Record set:
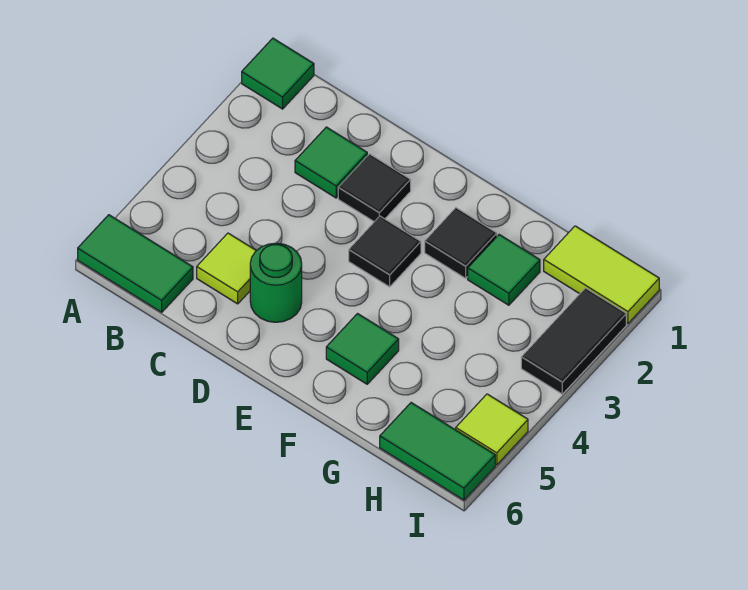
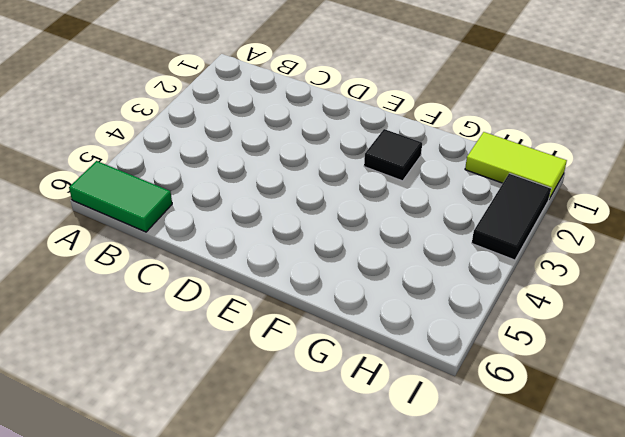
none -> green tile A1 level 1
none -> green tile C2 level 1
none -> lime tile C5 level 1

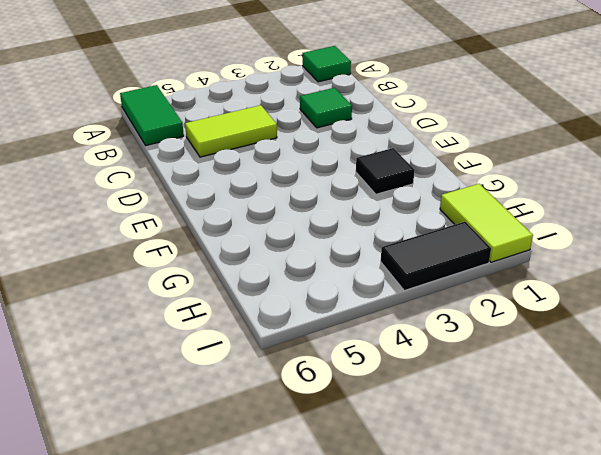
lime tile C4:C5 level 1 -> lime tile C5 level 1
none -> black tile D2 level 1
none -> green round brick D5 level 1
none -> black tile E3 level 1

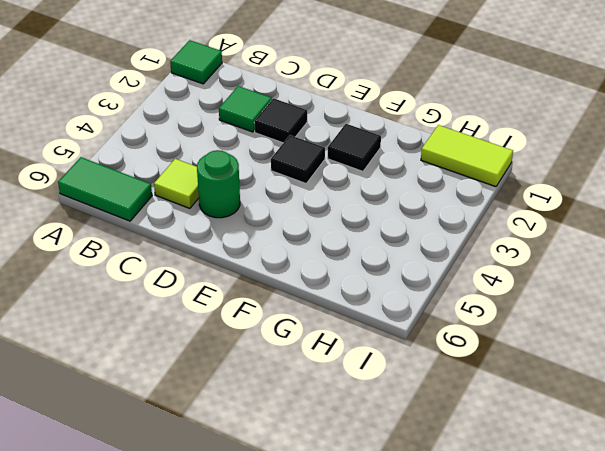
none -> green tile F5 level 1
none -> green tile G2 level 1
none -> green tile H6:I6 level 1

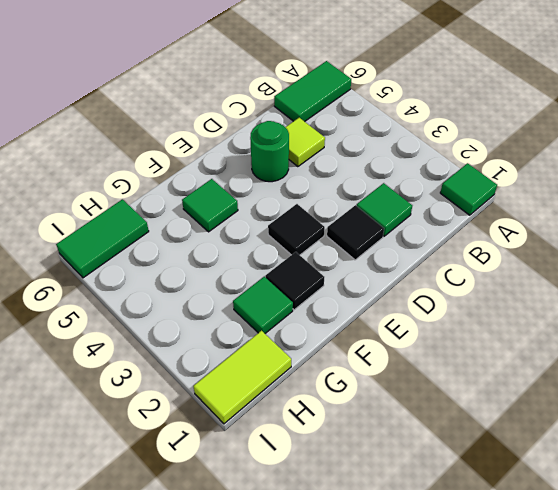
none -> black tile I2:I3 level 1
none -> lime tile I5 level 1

...

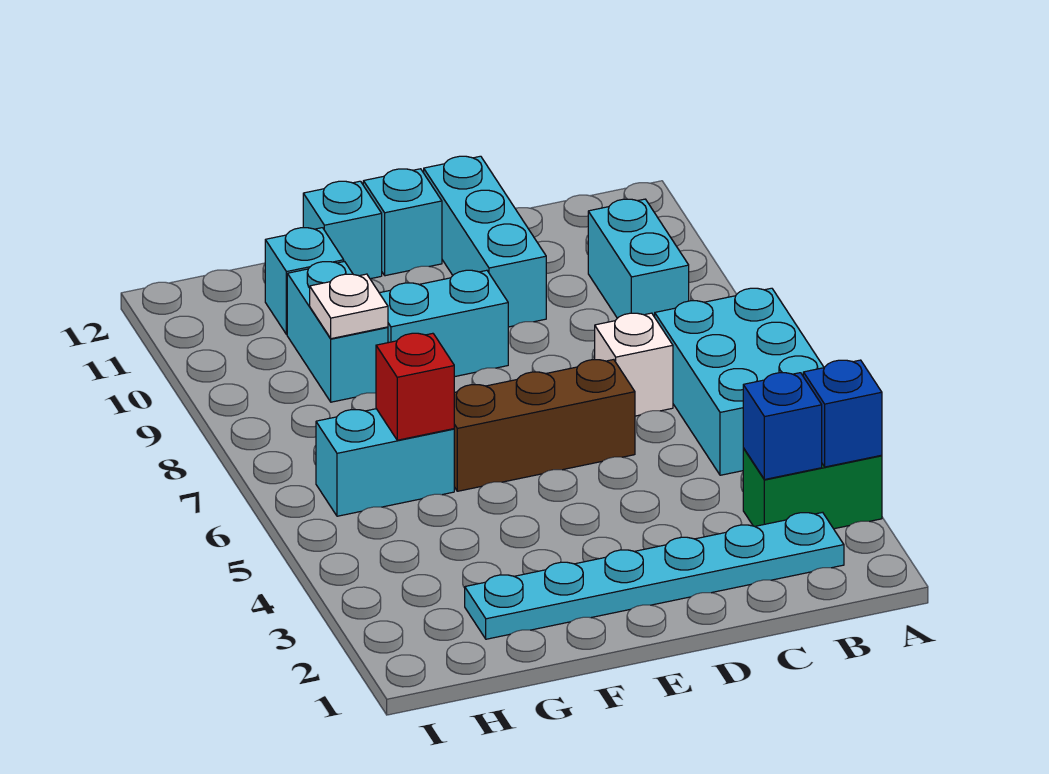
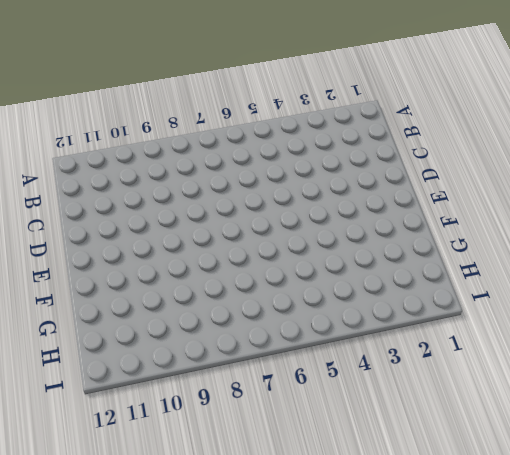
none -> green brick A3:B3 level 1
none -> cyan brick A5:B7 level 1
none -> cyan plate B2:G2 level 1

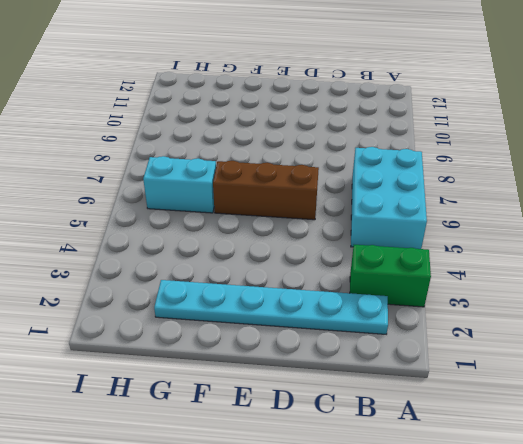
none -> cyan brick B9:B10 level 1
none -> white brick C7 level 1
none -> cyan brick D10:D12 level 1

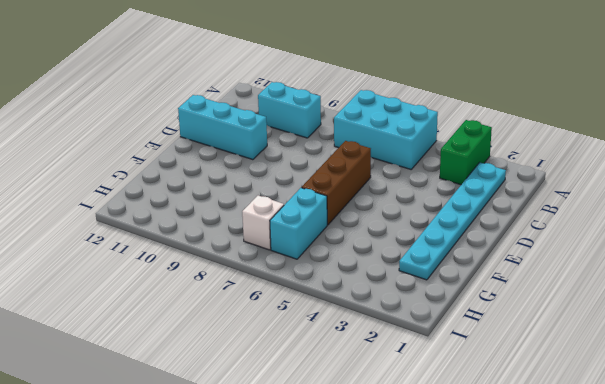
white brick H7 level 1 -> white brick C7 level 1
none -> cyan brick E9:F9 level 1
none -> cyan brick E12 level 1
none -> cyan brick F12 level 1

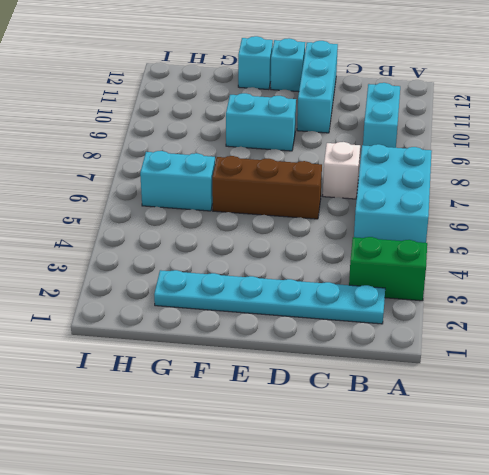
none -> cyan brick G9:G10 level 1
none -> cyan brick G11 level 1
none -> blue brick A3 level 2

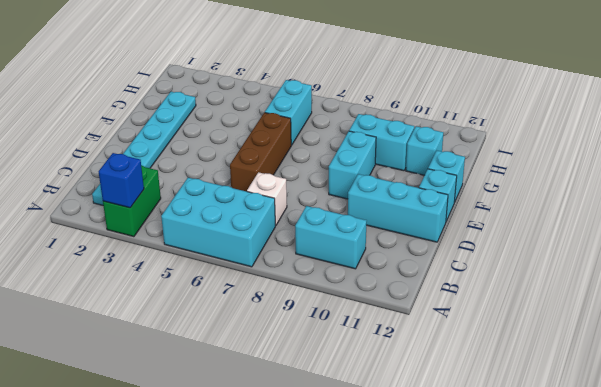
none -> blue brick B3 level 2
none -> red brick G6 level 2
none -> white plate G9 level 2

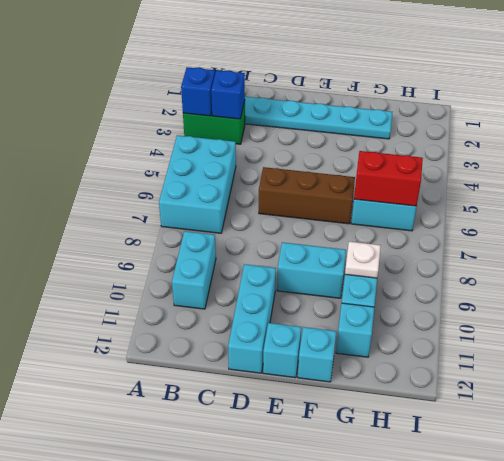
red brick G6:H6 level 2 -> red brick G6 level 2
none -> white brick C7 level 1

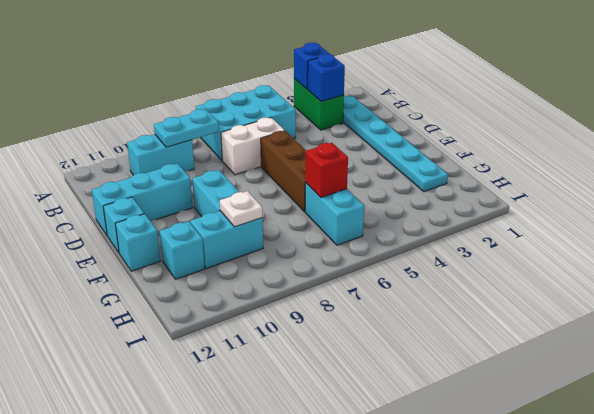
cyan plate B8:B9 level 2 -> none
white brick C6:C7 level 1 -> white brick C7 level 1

Directions:
Output the lines of the records above exactly as they appear, from the line containing "cyan plate B8:B9 level 2 -> none" through the line containing "white brick C6:C7".

Task output:
cyan plate B8:B9 level 2 -> none
white brick C6:C7 level 1 -> white brick C7 level 1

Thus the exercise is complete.